## Records for the exercise
● ● ● ● ●
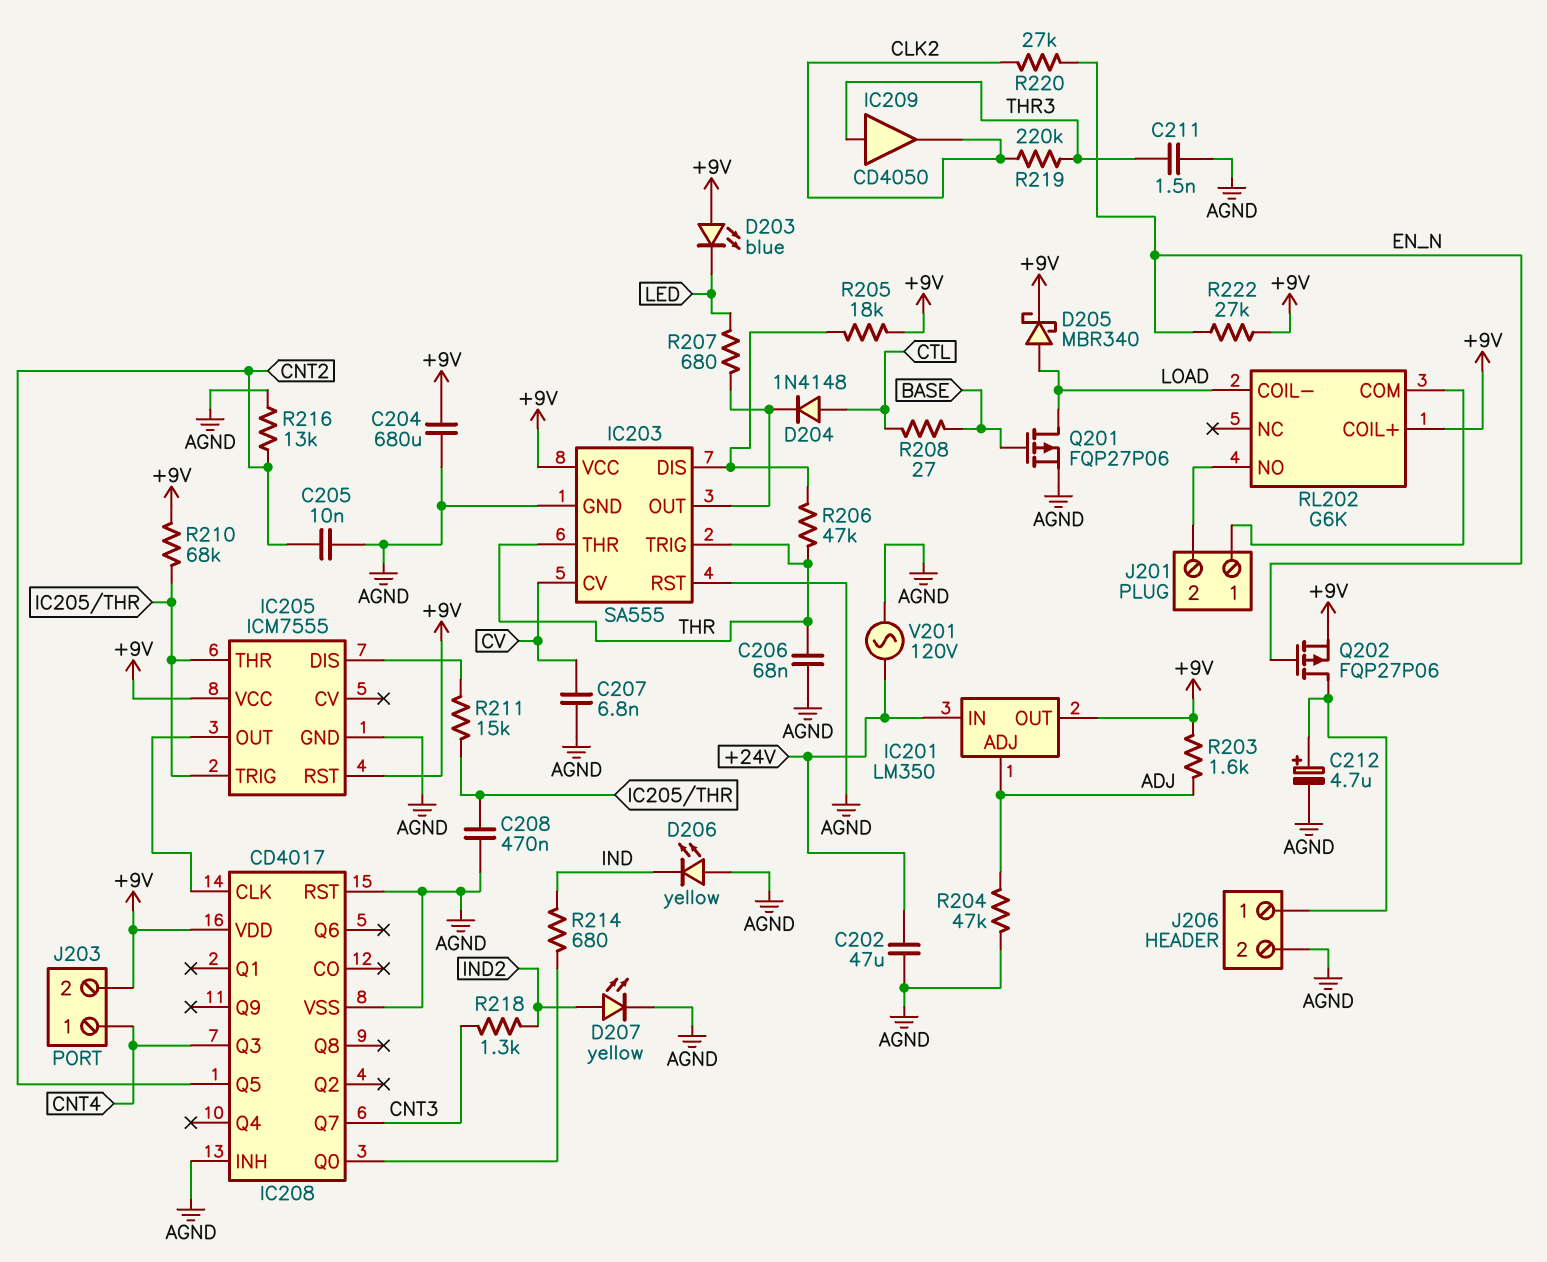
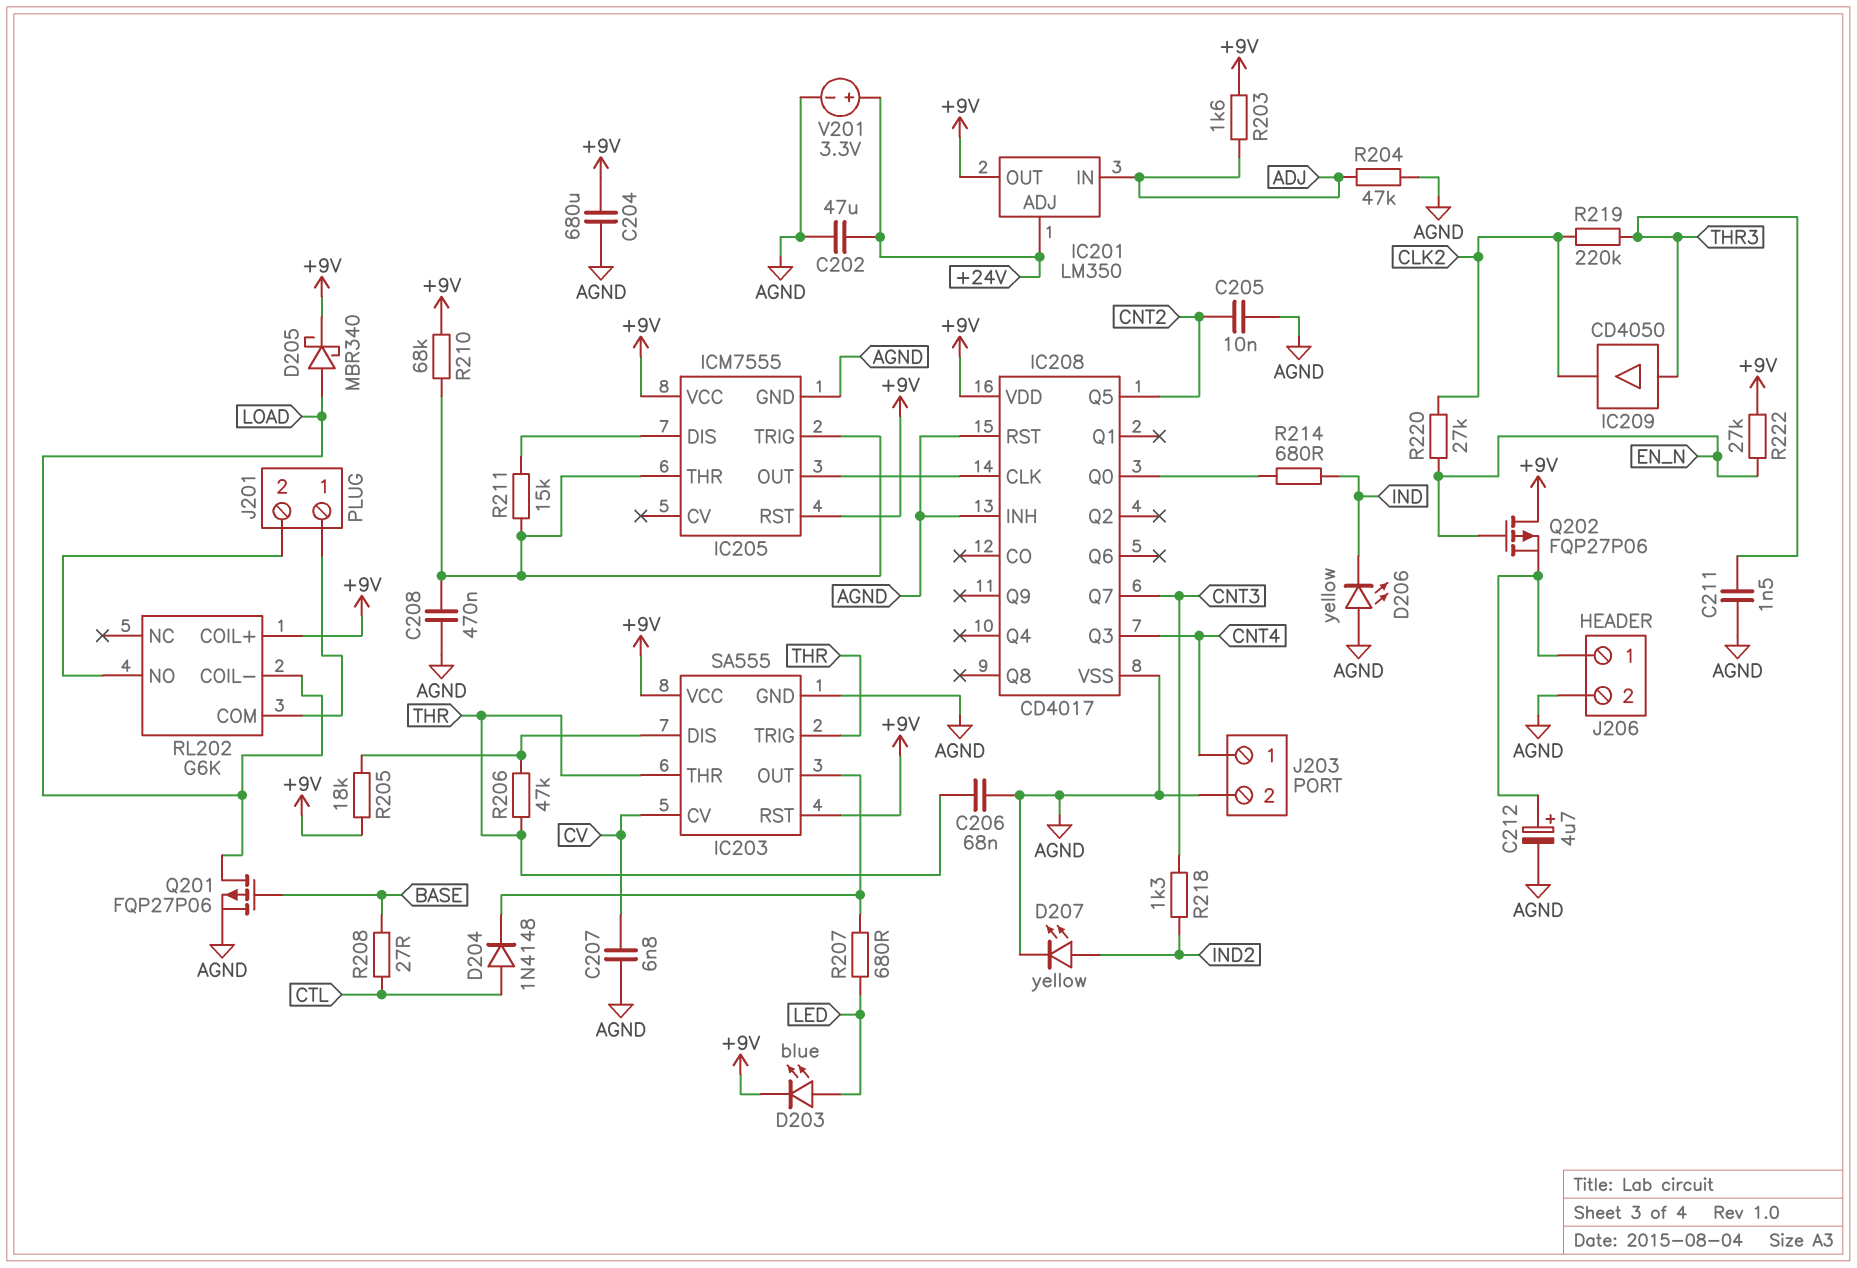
D203: LED blue (A +9V, K LED) -> LED blue (A LED, K +9V)
IC201 pin ADJ: ADJ -> +24V
IC201 pin IN: +24V -> ADJ
IC203 pin RST: AGND -> +9V
J203 pin 2: +9V -> AGND
Q202: PMOS FQP27P06 (G EN_N, D J206/1, S +9V) -> PMOS FQP27P06 (G EN_N, D +9V, S J206/1)
R216: 13k (AGND, CNT2) -> none
V201: AC 120V (+24V, AGND) -> 3.3V (plus +24V, minus AGND)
● ● ● ● ●
## What the exercise asks
All lines from the one that contains "IC201 pin IN: +24V -> ADJ" to the end of the records above are to be copied exactly; leave out the rest.

## Output
IC201 pin IN: +24V -> ADJ
IC203 pin RST: AGND -> +9V
J203 pin 2: +9V -> AGND
Q202: PMOS FQP27P06 (G EN_N, D J206/1, S +9V) -> PMOS FQP27P06 (G EN_N, D +9V, S J206/1)
R216: 13k (AGND, CNT2) -> none
V201: AC 120V (+24V, AGND) -> 3.3V (plus +24V, minus AGND)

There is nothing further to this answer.